→ **Problem**
The answer must consist of every record, printed exactly as it stands.

[Stored data]
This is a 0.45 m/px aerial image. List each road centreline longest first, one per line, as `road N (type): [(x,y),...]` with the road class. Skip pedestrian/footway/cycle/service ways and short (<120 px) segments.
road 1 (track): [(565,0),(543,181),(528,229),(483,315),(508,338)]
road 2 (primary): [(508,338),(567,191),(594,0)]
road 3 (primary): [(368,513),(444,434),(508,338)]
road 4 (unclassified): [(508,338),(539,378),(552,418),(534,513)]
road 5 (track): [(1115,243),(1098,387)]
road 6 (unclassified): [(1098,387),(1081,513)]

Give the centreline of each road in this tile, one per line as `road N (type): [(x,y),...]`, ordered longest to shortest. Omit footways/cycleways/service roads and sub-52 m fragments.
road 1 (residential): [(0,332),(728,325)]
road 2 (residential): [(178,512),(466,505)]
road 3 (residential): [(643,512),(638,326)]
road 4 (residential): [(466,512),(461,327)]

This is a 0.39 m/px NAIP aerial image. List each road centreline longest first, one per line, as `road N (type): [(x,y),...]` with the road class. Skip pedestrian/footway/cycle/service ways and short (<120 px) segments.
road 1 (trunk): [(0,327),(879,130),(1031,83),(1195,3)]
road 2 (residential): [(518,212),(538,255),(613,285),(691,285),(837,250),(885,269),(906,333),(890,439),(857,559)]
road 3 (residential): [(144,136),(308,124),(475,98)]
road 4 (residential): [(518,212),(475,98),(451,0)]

→ **Written reply**
This is a 0.45 m/px aerial image. List each road centreline longest first, one per line, as `road N (type): [(x,y),...]` with the road class. Skip pedestrian/footway/cycle/service ways and short (<120 px) segments.
road 1 (track): [(565,0),(543,181),(528,229),(483,315),(508,338)]
road 2 (primary): [(508,338),(567,191),(594,0)]
road 3 (primary): [(368,513),(444,434),(508,338)]
road 4 (unclassified): [(508,338),(539,378),(552,418),(534,513)]
road 5 (track): [(1115,243),(1098,387)]
road 6 (unclassified): [(1098,387),(1081,513)]

Give the centreline of each road in this tile, one per line as `road N (type): [(x,y),...]`, ordered longest to shortest. Omit footways/cycleways/service roads and sub-52 m fragments.
road 1 (residential): [(0,332),(728,325)]
road 2 (residential): [(178,512),(466,505)]
road 3 (residential): [(643,512),(638,326)]
road 4 (residential): [(466,512),(461,327)]

This is a 0.39 m/px NAIP aerial image. List each road centreline longest first, one per line, as `road N (type): [(x,y),...]` with the road class. Skip pedestrian/footway/cycle/service ways and short (<120 px) segments.
road 1 (trunk): [(0,327),(879,130),(1031,83),(1195,3)]
road 2 (residential): [(518,212),(538,255),(613,285),(691,285),(837,250),(885,269),(906,333),(890,439),(857,559)]
road 3 (residential): [(144,136),(308,124),(475,98)]
road 4 (residential): [(518,212),(475,98),(451,0)]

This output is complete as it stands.